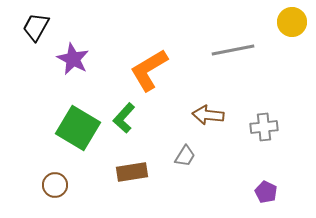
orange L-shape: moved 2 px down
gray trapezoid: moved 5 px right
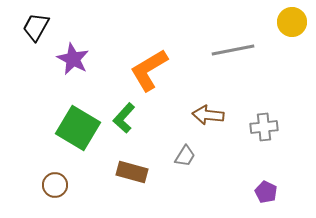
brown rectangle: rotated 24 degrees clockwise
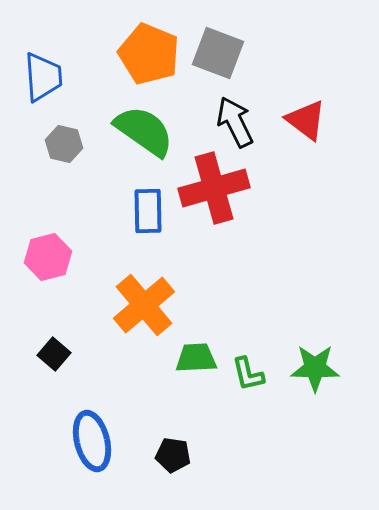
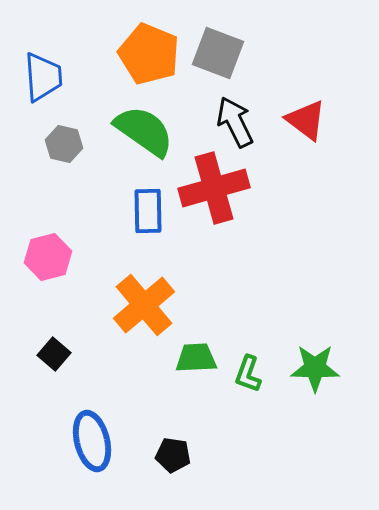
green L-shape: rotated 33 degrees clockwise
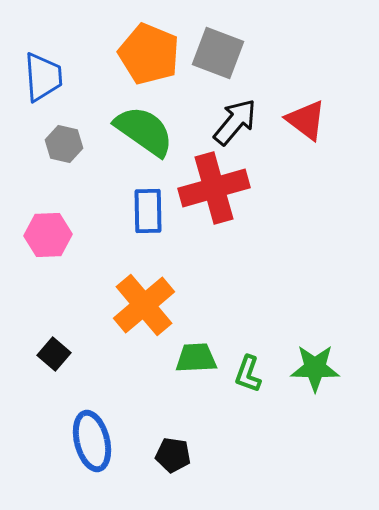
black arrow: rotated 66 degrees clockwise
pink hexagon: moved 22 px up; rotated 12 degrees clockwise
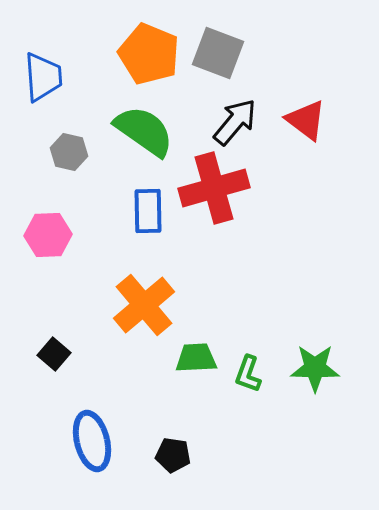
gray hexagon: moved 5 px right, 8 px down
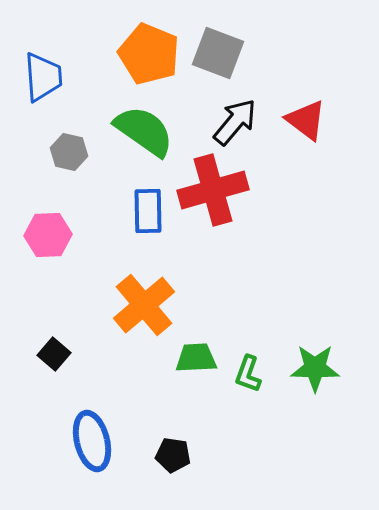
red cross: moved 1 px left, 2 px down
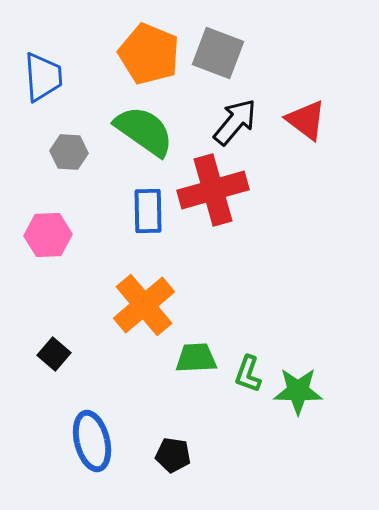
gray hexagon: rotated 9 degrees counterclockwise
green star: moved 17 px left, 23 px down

Given problem -
Please copy, word for word, every line from the items above that tells how a shape moved or turned. Leave the pictures out.

Result of the exercise -
orange L-shape: moved 2 px down
gray trapezoid: moved 5 px right
brown rectangle: rotated 24 degrees clockwise
green L-shape: rotated 33 degrees clockwise
black arrow: rotated 66 degrees clockwise
pink hexagon: moved 22 px up; rotated 12 degrees clockwise
gray hexagon: moved 5 px right, 8 px down
red cross: moved 1 px left, 2 px down
gray hexagon: rotated 9 degrees counterclockwise
green star: moved 17 px left, 23 px down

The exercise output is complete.